Stored items:
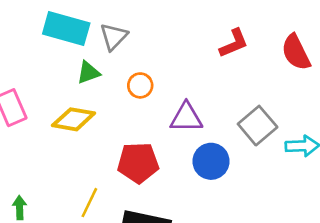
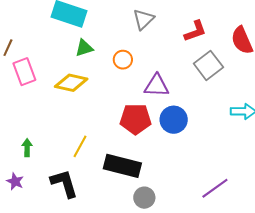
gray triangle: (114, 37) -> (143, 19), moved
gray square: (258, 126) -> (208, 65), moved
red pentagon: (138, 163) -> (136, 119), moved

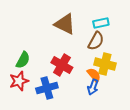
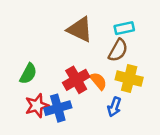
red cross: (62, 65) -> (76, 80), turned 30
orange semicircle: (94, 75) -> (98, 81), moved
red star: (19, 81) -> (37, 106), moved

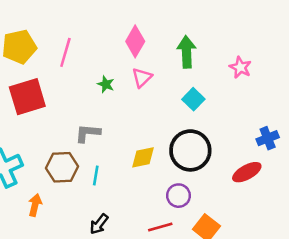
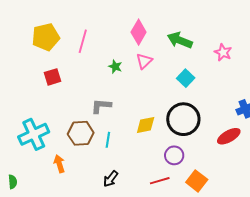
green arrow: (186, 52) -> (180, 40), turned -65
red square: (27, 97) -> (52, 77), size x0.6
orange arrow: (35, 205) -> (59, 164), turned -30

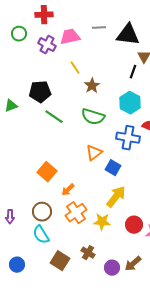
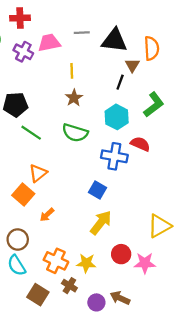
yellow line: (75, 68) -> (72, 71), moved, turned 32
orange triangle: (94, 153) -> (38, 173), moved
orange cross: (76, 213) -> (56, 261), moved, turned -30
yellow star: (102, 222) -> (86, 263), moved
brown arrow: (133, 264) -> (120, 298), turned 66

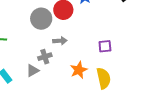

---

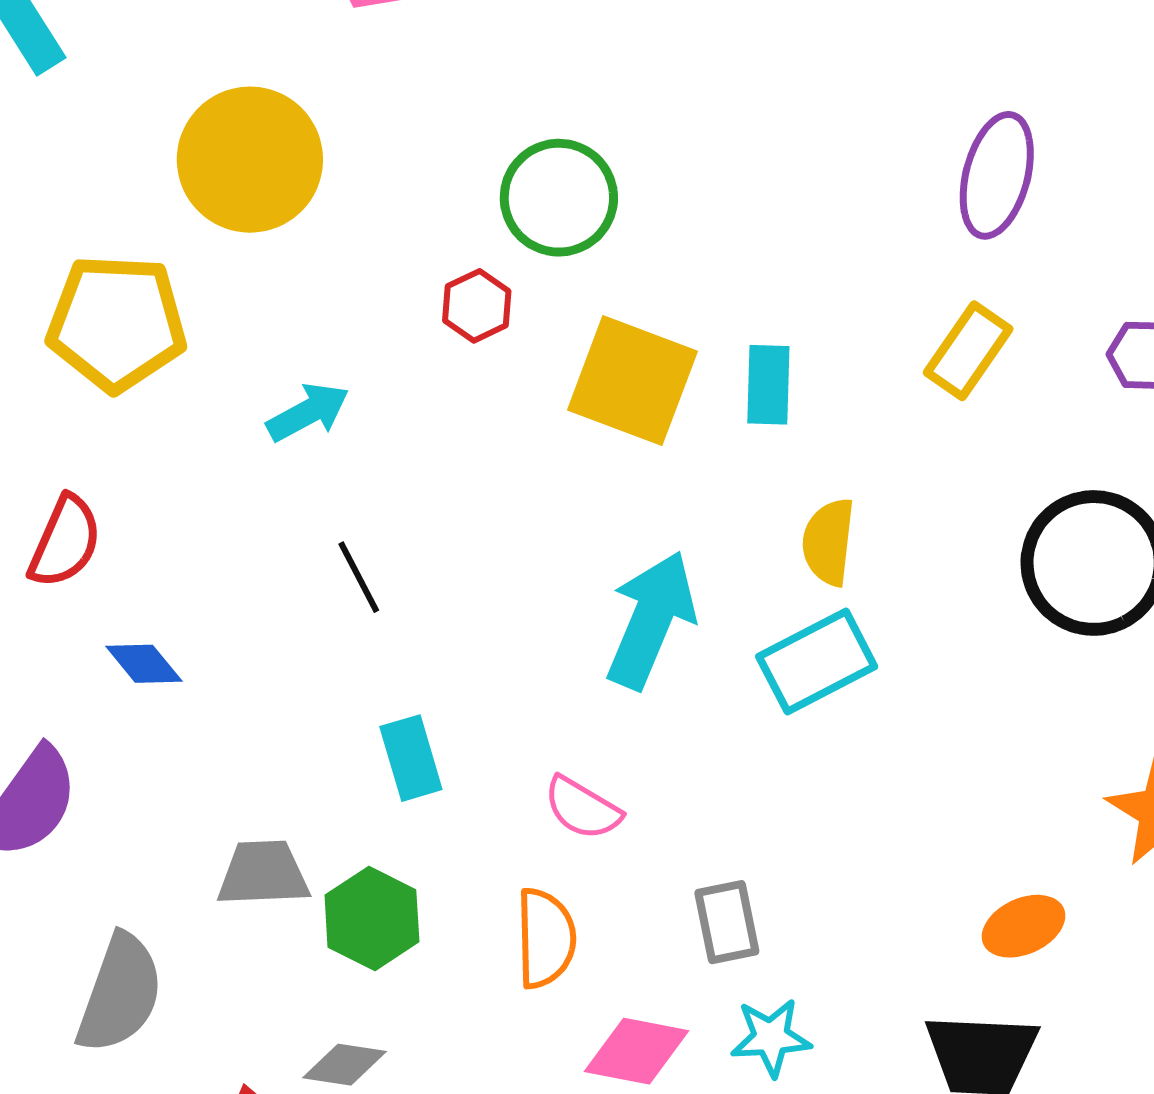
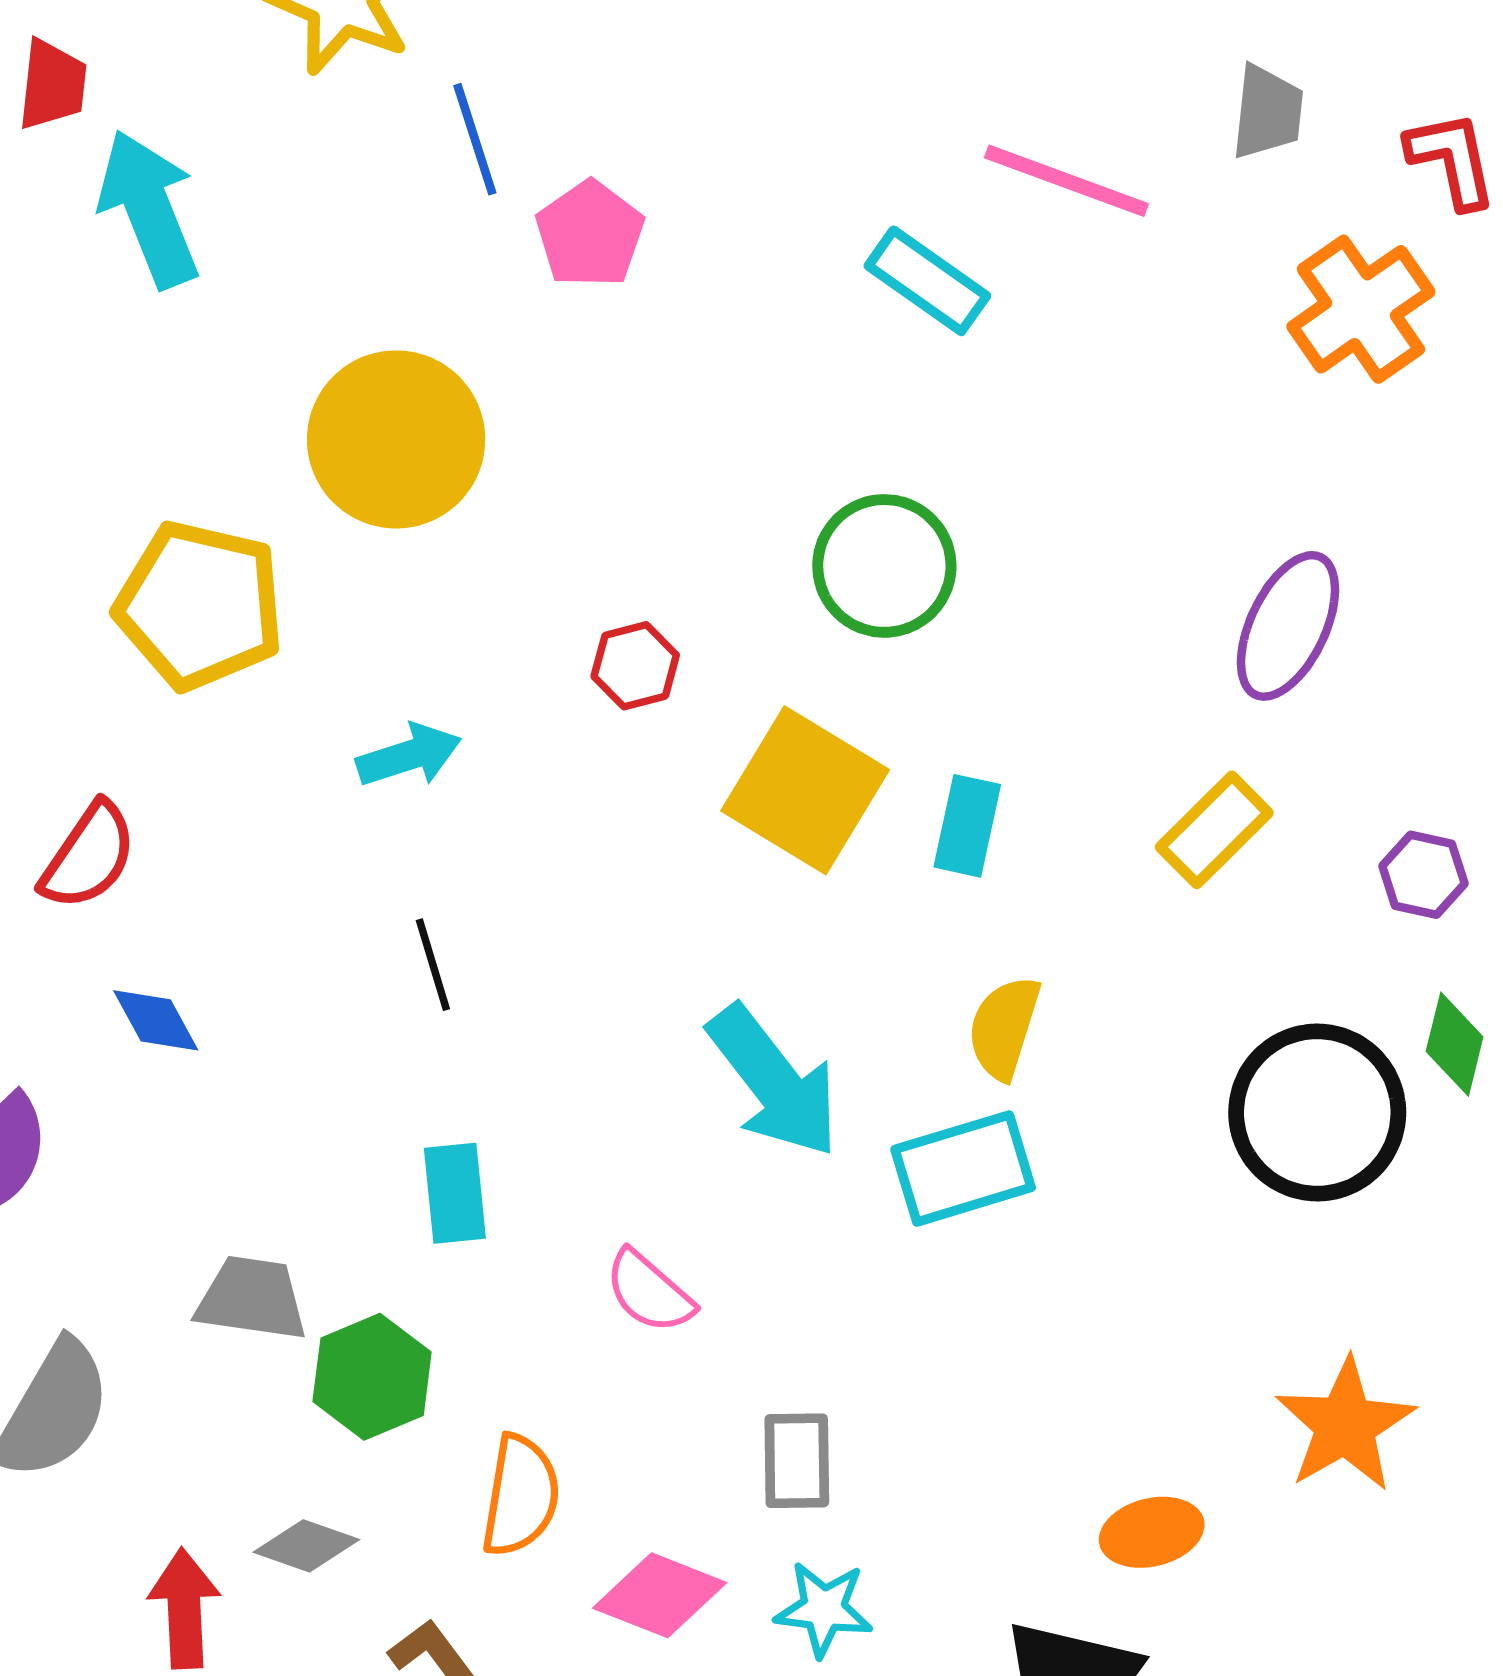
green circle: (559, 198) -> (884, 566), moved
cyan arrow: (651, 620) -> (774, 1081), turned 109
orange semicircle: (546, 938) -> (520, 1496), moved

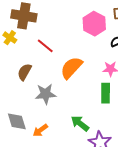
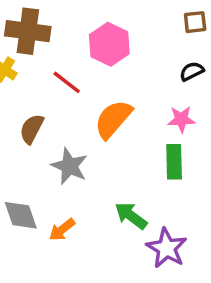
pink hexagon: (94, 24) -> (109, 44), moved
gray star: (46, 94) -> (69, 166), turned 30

*Exercise directions*:
What is needed is an exact copy of the lines above from the one with "orange semicircle: (546, 938)" to the one with "gray star: (46, 94) -> (69, 166), turned 30", both ends kept, and nothing more; please leave the pictures out.

*Solved exercise*:
orange semicircle: (546, 938) -> (520, 1496), moved

pink hexagon: (94, 24) -> (109, 44), moved
gray star: (46, 94) -> (69, 166), turned 30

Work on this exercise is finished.